▶ [Given records]
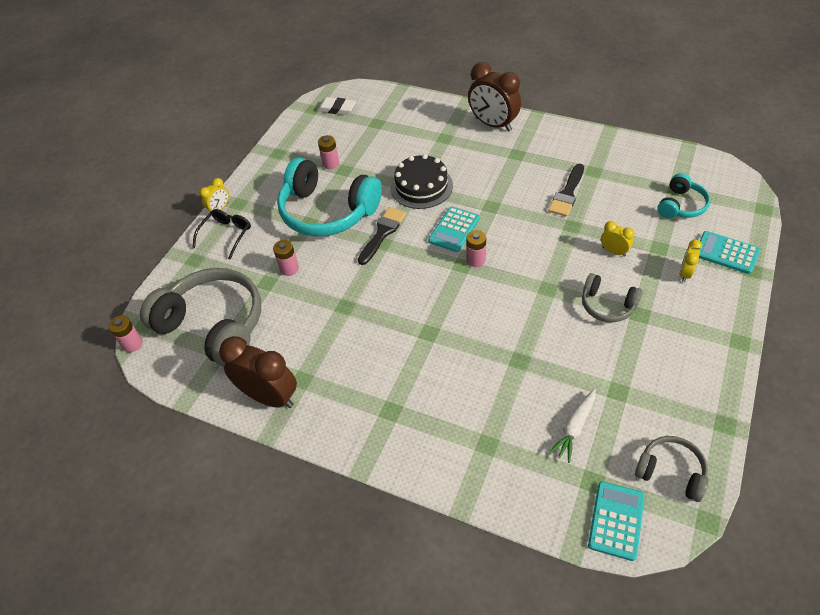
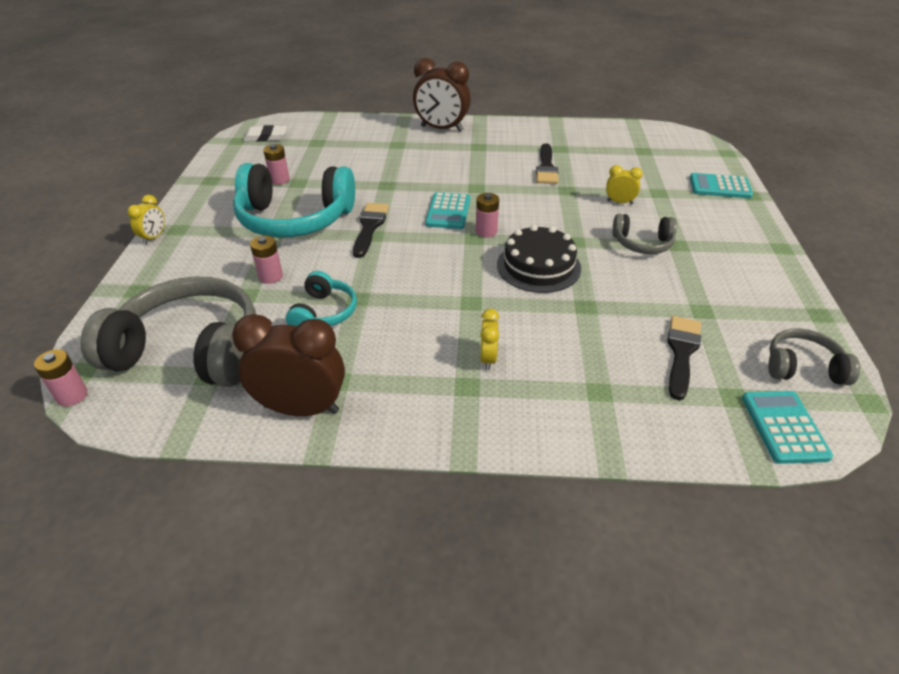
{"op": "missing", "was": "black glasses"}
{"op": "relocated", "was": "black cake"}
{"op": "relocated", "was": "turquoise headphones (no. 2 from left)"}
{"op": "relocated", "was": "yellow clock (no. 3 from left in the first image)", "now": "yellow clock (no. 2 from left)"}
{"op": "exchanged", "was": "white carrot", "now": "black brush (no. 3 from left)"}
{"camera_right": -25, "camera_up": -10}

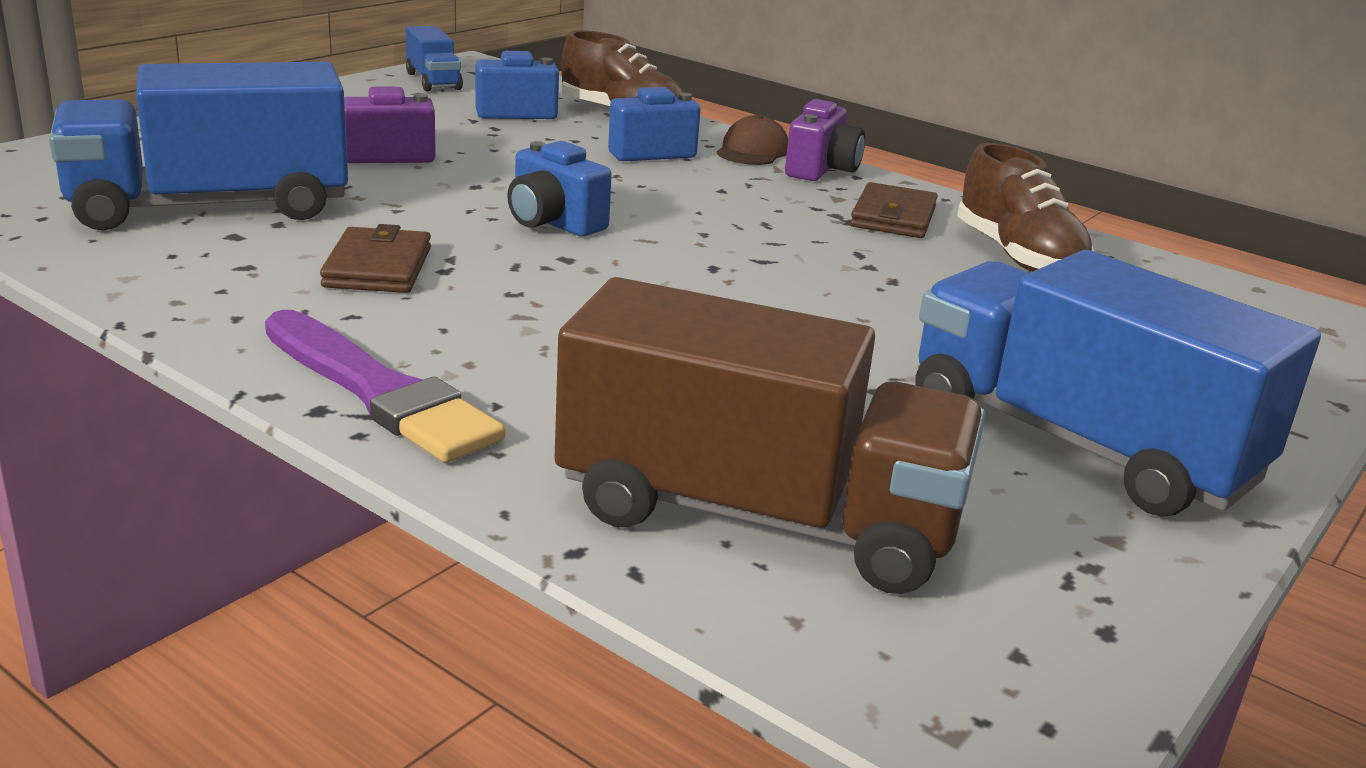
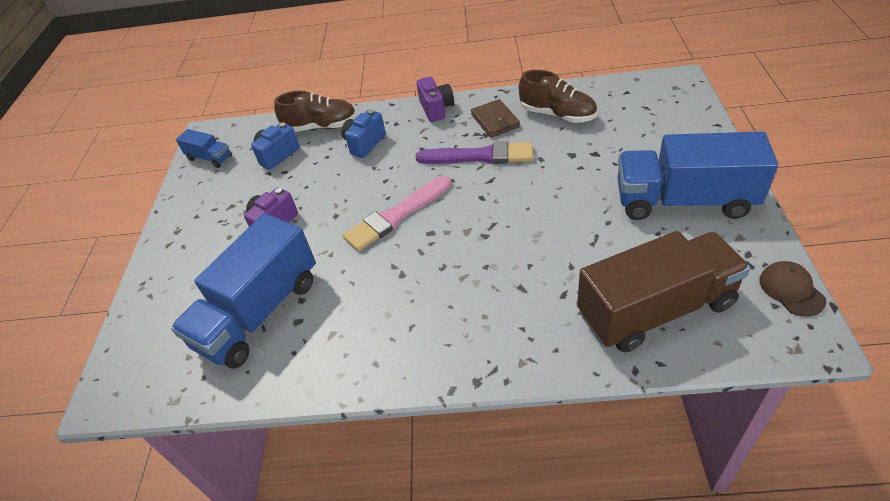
{"op": "missing", "was": "brown wallet (no. 1 from left)"}
{"op": "relocated", "was": "purple brush"}
{"op": "relocated", "was": "brown cap"}
{"op": "exchanged", "was": "blue camera (no. 2 from left)", "now": "pink brush"}
{"camera_right": -30, "camera_up": 20}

▶ [Assignment] Each entry above is to be written out again unchanged, apart from the pictures, which are left out.

▶ [Output]
{"op": "missing", "was": "black glasses"}
{"op": "relocated", "was": "black cake"}
{"op": "relocated", "was": "turquoise headphones (no. 2 from left)"}
{"op": "relocated", "was": "yellow clock (no. 3 from left in the first image)", "now": "yellow clock (no. 2 from left)"}
{"op": "exchanged", "was": "white carrot", "now": "black brush (no. 3 from left)"}
{"camera_right": -25, "camera_up": -10}

{"op": "missing", "was": "brown wallet (no. 1 from left)"}
{"op": "relocated", "was": "purple brush"}
{"op": "relocated", "was": "brown cap"}
{"op": "exchanged", "was": "blue camera (no. 2 from left)", "now": "pink brush"}
{"camera_right": -30, "camera_up": 20}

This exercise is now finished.